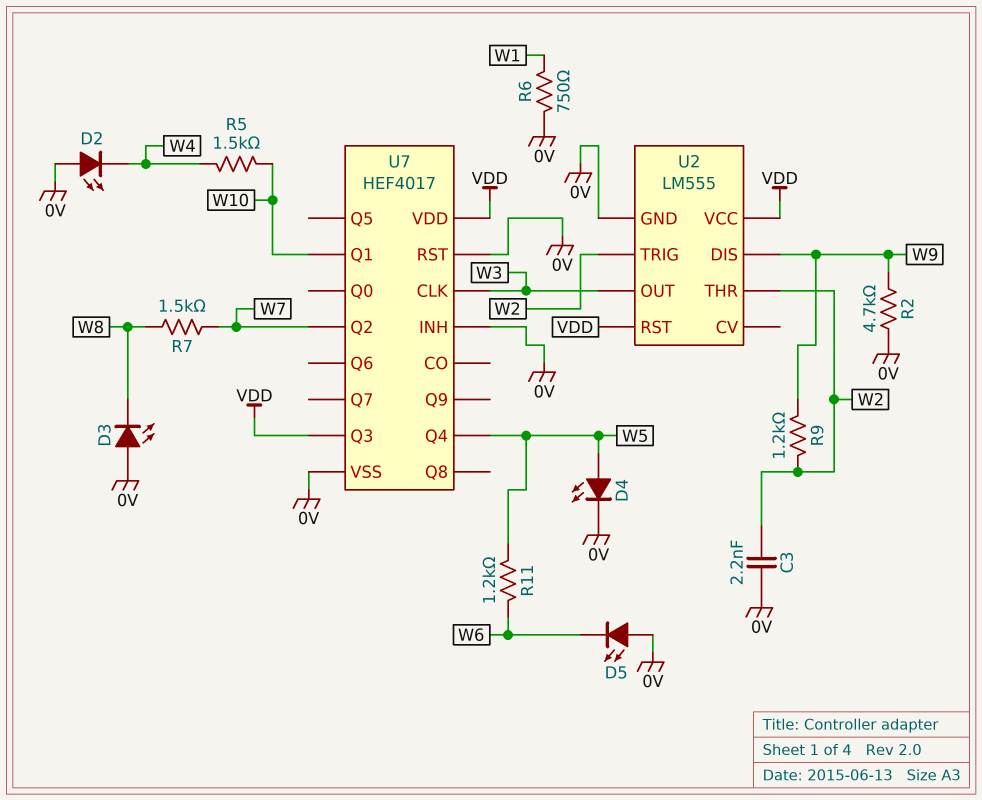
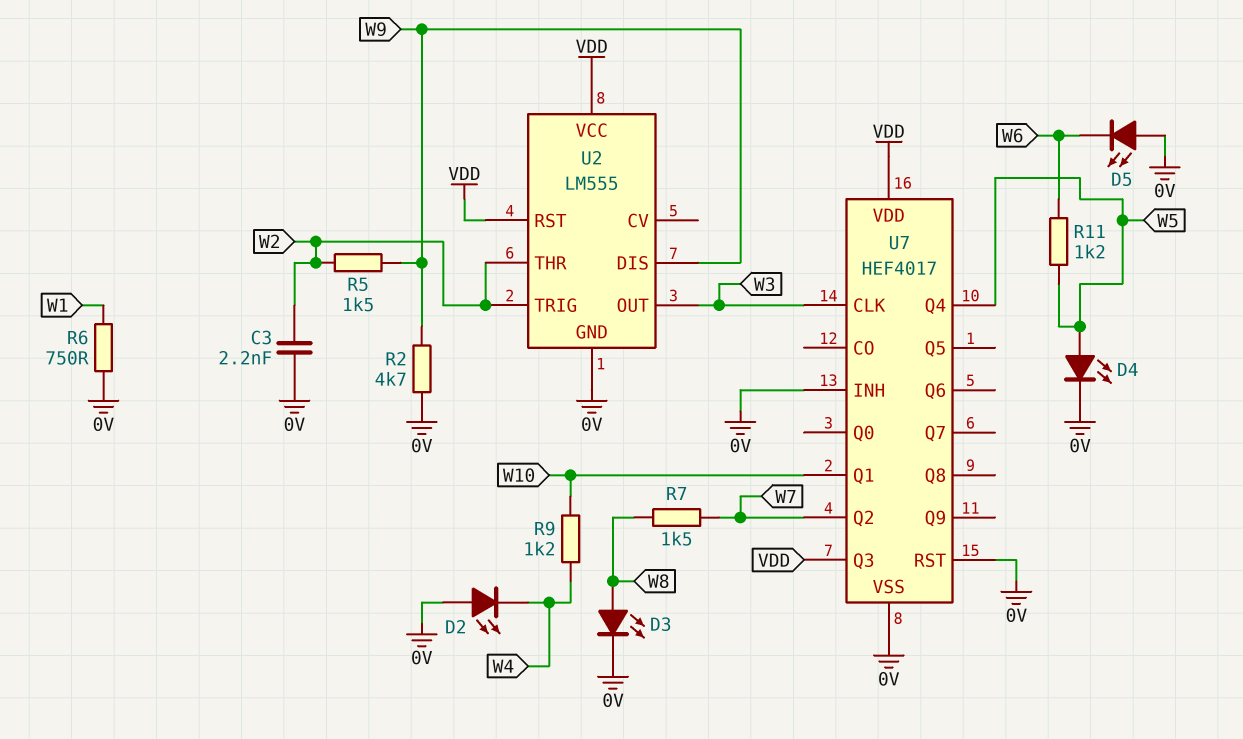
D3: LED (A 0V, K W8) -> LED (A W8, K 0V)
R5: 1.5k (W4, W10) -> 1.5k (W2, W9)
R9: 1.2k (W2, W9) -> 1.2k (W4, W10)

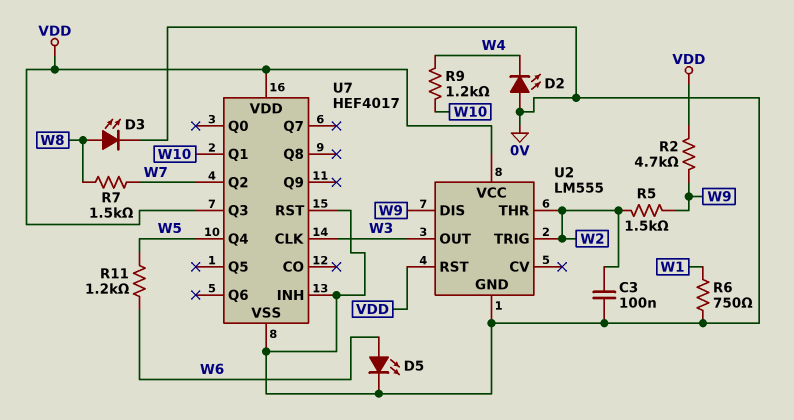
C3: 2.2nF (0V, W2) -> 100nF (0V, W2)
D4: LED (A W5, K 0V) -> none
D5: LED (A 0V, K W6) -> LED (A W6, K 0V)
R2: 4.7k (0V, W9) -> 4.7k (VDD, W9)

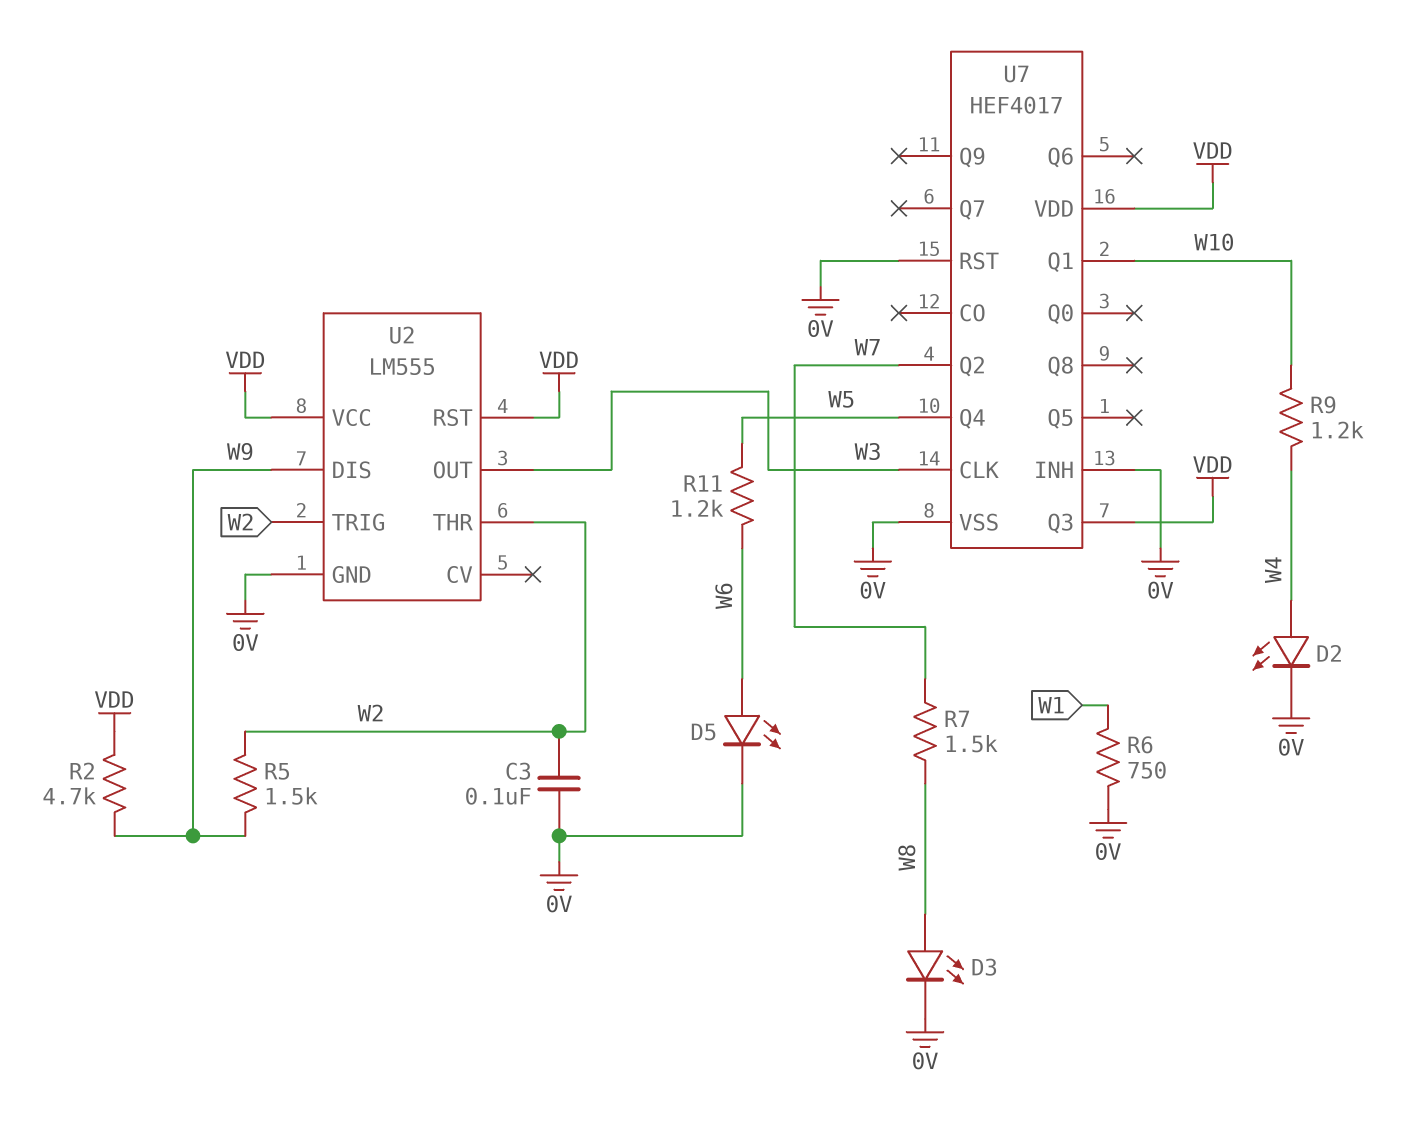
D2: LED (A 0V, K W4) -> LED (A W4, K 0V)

----

Work to complete = Copy the listing exactly, omitting pictures.

Result of the exercise =
D3: LED (A 0V, K W8) -> LED (A W8, K 0V)
R5: 1.5k (W4, W10) -> 1.5k (W2, W9)
R9: 1.2k (W2, W9) -> 1.2k (W4, W10)

C3: 2.2nF (0V, W2) -> 100nF (0V, W2)
D4: LED (A W5, K 0V) -> none
D5: LED (A 0V, K W6) -> LED (A W6, K 0V)
R2: 4.7k (0V, W9) -> 4.7k (VDD, W9)

D2: LED (A 0V, K W4) -> LED (A W4, K 0V)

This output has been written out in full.